> _TASK REQUIREMENTS_
The lines to extract begin at the one containing "red brush [632,92,691,138]" and run to the end of the listing; set them down exactly and alone.

### EXTRACTED MATERIAL

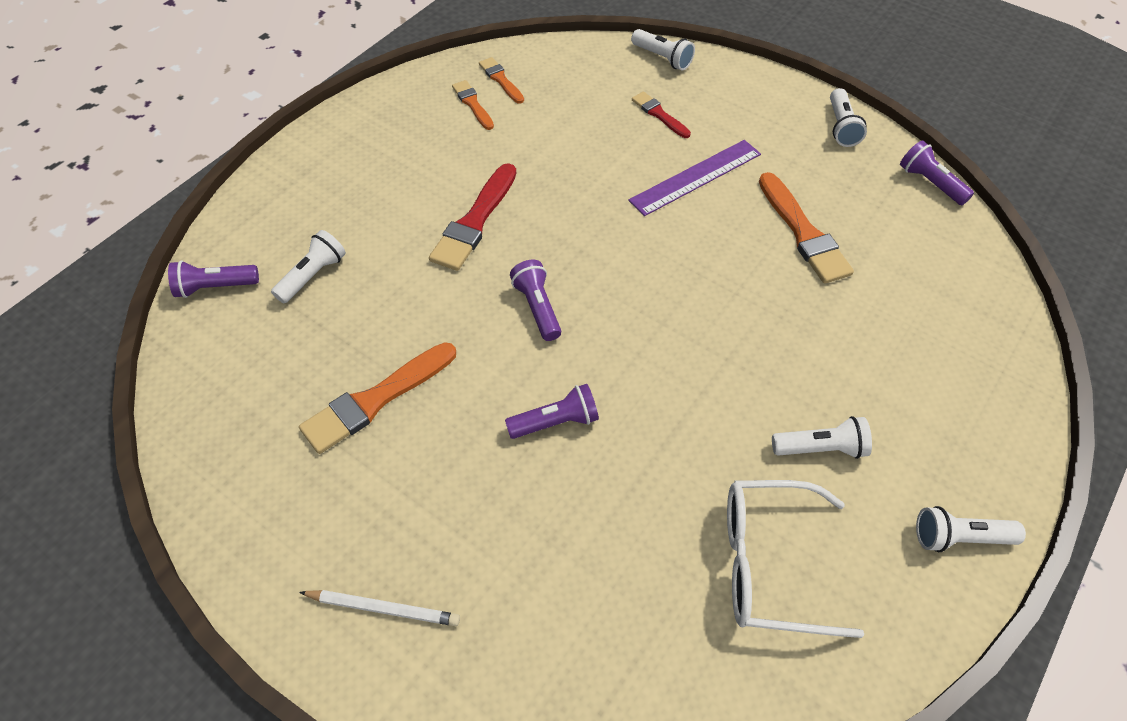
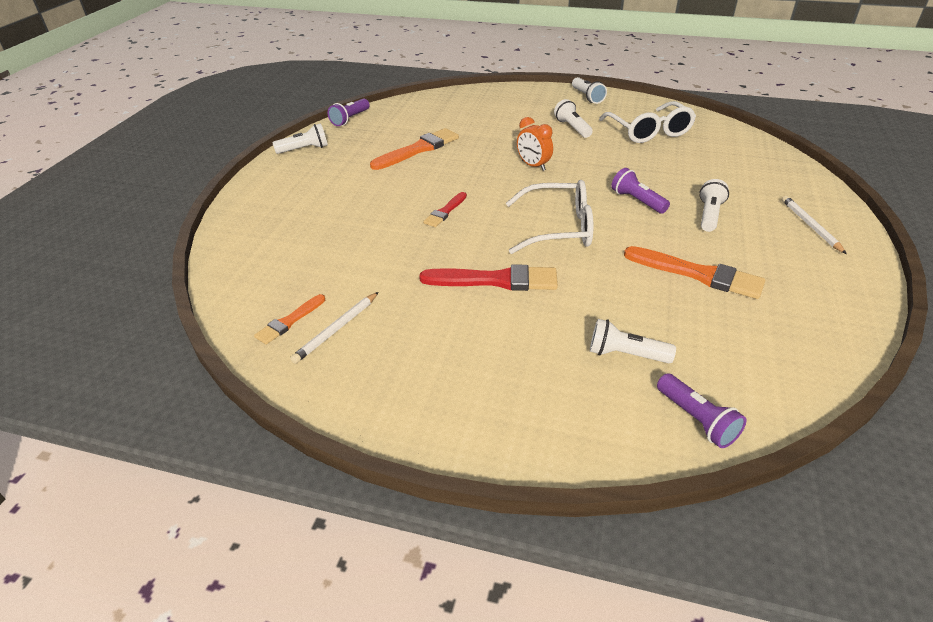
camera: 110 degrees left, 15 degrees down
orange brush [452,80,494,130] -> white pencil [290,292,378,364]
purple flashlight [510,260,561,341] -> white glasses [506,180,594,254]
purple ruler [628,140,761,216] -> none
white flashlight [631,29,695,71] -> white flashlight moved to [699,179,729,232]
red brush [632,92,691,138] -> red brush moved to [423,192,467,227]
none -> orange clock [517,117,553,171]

######

> _TASK SOLUTION_
red brush [632,92,691,138] -> red brush moved to [423,192,467,227]
none -> orange clock [517,117,553,171]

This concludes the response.